▸ Assignment: In the records below, some lines contain "degrees"; state the number of such lines and nothing else.

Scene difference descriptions
=== Begin Enclosure ===

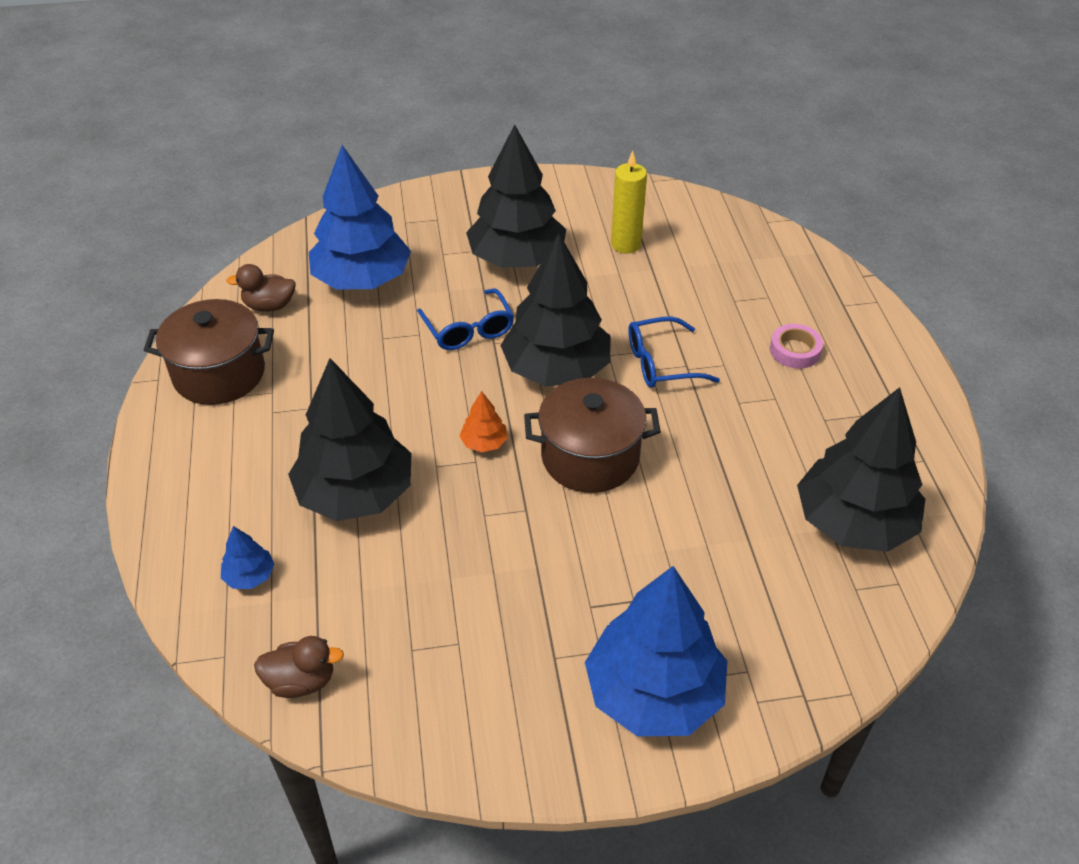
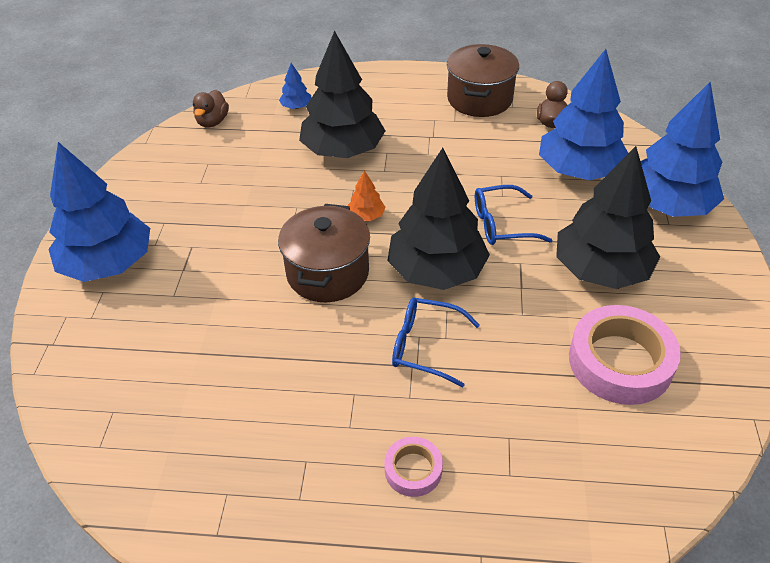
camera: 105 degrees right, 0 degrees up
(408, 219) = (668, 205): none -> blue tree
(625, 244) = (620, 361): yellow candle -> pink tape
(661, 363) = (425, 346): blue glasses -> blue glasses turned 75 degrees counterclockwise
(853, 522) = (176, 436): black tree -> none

=== End Enclosure ===

▸ Exercise result: 2